Exercise requirements:
Which lines of the records below contain the word "padlock"? Report each of them in full.

Provided records:
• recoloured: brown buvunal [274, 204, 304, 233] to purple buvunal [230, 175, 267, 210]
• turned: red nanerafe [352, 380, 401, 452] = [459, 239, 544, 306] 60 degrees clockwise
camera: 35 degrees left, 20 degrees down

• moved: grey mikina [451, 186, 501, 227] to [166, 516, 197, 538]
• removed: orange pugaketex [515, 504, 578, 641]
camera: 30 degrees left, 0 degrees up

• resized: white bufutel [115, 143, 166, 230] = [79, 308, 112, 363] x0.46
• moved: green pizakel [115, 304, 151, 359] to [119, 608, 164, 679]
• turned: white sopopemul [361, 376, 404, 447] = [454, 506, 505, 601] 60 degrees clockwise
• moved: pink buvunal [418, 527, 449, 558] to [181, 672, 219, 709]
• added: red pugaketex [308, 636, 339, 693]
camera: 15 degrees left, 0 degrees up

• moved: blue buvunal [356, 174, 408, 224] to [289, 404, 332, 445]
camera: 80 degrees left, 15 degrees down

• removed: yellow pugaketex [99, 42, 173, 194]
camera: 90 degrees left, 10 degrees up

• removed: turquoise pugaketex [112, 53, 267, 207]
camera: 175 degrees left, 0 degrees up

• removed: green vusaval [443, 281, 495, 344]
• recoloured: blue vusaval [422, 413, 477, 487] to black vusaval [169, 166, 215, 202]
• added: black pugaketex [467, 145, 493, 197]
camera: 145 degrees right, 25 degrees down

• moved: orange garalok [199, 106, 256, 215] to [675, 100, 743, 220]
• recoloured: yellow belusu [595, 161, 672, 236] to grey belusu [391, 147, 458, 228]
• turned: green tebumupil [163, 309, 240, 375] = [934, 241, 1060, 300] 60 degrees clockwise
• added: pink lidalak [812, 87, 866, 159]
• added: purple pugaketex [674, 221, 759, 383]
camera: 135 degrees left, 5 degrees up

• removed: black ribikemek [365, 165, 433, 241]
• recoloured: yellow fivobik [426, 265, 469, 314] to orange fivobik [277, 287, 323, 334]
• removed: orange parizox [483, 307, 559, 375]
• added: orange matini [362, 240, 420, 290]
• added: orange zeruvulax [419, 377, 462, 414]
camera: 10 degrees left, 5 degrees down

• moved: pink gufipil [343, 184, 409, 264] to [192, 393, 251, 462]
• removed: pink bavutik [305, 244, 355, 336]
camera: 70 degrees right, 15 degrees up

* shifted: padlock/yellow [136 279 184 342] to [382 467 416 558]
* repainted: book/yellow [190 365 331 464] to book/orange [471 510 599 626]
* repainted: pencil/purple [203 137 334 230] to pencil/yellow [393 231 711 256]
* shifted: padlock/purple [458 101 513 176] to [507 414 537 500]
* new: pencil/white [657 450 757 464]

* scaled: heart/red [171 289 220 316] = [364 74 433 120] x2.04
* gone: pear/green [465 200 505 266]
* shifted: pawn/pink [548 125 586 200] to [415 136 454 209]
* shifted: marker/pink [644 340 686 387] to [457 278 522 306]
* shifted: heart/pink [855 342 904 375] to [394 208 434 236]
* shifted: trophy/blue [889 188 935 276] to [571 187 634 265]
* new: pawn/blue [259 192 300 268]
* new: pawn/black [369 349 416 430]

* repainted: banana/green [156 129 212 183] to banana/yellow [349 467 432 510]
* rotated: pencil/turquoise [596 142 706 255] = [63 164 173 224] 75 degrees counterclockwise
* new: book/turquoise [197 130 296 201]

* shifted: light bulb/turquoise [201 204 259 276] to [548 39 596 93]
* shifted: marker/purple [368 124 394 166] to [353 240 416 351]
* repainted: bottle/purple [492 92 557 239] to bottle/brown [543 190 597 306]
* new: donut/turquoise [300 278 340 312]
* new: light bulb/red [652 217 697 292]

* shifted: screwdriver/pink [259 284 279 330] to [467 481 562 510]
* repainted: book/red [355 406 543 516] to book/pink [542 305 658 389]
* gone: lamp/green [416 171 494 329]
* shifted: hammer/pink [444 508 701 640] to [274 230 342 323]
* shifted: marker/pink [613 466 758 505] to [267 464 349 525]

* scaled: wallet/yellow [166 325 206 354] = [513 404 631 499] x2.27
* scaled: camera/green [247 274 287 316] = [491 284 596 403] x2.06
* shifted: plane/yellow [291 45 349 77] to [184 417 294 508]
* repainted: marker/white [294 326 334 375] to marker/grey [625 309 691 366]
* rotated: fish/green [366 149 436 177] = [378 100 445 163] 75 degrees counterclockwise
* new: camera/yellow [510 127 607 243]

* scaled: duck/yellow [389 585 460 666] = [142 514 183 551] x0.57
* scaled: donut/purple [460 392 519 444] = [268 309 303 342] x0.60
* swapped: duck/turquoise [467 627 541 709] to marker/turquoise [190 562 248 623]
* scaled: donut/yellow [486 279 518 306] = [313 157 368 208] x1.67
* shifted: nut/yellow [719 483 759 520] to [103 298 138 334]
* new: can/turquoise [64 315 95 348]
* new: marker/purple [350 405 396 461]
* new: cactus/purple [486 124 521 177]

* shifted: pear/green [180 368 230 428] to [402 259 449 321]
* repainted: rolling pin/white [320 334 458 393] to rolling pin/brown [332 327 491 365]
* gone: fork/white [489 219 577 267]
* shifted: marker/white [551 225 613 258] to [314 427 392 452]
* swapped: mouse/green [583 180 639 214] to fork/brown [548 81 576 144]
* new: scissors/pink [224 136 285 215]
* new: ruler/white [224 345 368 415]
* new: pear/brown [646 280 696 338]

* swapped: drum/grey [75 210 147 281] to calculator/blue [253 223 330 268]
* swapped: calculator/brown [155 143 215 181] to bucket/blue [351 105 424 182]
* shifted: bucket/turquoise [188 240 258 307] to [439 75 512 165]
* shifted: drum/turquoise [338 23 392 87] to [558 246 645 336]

Response to the exercise:
* shifted: padlock/yellow [136 279 184 342] to [382 467 416 558]
* shifted: padlock/purple [458 101 513 176] to [507 414 537 500]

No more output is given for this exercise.